▸ Task goal
Look through the listing below and write out exactly the lines from the line with "camera: 170 degrees right, 5 degrees up" to the line with "(329, 310) = (425, 110): blue", both included, and no others.

▸ Records for this task
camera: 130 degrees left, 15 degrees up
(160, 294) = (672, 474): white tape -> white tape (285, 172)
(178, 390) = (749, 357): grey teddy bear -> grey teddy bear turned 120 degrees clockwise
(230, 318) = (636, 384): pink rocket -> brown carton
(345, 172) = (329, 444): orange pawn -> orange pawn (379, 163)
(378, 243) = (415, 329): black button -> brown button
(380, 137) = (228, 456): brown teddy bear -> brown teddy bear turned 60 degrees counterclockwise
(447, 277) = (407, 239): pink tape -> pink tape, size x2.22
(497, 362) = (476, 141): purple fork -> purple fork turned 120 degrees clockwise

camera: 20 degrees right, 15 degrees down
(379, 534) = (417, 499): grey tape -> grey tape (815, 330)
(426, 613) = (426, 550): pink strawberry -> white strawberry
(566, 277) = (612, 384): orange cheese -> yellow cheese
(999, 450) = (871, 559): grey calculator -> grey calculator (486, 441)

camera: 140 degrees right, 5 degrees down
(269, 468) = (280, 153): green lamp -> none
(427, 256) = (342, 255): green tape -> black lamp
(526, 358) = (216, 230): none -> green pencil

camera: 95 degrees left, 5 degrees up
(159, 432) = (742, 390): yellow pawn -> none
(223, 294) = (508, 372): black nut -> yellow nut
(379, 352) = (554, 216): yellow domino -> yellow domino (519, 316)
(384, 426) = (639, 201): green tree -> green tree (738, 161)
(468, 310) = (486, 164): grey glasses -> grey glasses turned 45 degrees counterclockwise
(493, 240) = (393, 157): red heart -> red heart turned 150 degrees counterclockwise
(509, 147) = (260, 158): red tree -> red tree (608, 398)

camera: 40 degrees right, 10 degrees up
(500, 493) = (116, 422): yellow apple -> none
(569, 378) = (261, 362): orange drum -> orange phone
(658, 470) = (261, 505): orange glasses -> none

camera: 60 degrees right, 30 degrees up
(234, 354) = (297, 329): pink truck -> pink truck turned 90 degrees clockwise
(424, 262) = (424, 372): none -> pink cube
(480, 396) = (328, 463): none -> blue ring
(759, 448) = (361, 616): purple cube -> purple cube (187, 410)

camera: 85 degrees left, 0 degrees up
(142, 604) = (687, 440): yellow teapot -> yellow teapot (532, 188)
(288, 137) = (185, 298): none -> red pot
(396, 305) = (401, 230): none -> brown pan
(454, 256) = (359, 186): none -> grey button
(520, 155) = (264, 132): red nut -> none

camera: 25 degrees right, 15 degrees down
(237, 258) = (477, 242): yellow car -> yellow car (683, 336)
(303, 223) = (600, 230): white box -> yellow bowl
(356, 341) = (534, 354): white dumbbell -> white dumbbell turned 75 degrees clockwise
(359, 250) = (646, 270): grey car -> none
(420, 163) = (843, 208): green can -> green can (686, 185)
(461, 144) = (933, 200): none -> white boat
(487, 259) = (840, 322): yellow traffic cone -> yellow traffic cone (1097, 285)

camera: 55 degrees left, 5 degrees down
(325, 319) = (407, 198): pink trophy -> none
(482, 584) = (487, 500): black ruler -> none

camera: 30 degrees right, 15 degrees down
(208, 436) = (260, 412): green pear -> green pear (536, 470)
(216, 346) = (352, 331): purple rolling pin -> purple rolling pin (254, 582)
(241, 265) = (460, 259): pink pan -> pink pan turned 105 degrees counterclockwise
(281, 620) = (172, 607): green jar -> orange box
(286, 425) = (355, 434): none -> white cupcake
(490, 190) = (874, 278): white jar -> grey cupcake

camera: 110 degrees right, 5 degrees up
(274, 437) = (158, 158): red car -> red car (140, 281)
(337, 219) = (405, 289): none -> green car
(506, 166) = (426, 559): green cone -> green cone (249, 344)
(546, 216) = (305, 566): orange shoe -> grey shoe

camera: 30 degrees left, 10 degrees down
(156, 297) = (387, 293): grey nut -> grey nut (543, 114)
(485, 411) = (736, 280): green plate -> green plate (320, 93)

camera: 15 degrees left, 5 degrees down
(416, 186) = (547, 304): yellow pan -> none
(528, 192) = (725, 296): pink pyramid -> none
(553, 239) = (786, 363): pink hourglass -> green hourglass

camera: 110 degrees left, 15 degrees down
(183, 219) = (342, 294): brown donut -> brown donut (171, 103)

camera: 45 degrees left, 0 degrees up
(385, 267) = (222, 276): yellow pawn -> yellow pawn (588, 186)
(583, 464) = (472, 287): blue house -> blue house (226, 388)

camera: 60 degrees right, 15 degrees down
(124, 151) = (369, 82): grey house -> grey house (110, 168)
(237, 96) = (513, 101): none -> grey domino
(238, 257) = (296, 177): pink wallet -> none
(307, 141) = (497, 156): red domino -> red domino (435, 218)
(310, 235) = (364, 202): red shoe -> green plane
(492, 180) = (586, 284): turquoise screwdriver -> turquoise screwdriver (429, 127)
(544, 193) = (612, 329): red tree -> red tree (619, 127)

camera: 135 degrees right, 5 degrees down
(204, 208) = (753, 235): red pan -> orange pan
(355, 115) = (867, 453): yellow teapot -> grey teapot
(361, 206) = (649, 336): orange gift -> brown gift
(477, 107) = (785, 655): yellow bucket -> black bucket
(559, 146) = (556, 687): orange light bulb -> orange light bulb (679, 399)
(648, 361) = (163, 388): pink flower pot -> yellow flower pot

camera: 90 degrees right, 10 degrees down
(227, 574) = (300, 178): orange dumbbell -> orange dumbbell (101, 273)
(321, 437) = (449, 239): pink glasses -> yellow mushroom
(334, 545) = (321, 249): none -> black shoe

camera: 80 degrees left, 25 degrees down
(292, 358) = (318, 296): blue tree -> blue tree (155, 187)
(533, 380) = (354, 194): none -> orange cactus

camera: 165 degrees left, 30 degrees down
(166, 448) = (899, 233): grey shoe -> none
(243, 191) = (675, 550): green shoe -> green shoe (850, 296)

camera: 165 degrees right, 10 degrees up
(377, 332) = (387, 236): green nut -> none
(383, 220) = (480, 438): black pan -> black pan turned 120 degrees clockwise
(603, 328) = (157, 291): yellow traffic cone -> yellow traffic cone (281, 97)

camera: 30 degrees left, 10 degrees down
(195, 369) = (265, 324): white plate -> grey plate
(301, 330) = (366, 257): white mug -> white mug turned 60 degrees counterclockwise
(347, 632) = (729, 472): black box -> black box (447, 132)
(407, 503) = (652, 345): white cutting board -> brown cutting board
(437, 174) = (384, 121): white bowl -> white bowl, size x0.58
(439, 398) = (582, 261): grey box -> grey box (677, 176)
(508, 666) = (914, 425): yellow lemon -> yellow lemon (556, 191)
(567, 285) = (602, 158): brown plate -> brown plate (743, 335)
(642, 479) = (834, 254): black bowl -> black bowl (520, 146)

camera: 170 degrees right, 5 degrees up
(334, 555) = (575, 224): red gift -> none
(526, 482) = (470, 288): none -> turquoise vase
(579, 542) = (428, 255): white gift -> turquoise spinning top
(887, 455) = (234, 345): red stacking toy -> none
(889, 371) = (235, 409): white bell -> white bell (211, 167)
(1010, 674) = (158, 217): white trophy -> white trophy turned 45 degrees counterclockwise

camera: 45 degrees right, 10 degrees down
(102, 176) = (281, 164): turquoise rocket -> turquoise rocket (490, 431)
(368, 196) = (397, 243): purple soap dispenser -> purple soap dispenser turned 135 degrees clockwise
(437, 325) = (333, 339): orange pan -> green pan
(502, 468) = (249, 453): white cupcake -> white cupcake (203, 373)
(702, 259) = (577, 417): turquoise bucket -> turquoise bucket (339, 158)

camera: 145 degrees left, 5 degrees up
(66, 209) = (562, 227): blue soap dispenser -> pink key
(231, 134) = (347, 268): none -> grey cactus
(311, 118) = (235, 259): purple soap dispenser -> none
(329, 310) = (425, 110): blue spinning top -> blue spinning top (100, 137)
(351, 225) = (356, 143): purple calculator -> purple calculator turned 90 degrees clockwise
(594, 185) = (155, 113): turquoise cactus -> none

▸ Exercise response
camera: 170 degrees right, 5 degrees up
(334, 555) = (575, 224): red gift -> none
(526, 482) = (470, 288): none -> turquoise vase
(579, 542) = (428, 255): white gift -> turquoise spinning top
(887, 455) = (234, 345): red stacking toy -> none
(889, 371) = (235, 409): white bell -> white bell (211, 167)
(1010, 674) = (158, 217): white trophy -> white trophy turned 45 degrees counterclockwise

camera: 45 degrees right, 10 degrees down
(102, 176) = (281, 164): turquoise rocket -> turquoise rocket (490, 431)
(368, 196) = (397, 243): purple soap dispenser -> purple soap dispenser turned 135 degrees clockwise
(437, 325) = (333, 339): orange pan -> green pan
(502, 468) = (249, 453): white cupcake -> white cupcake (203, 373)
(702, 259) = (577, 417): turquoise bucket -> turquoise bucket (339, 158)

camera: 145 degrees left, 5 degrees up
(66, 209) = (562, 227): blue soap dispenser -> pink key
(231, 134) = (347, 268): none -> grey cactus
(311, 118) = (235, 259): purple soap dispenser -> none
(329, 310) = (425, 110): blue spinning top -> blue spinning top (100, 137)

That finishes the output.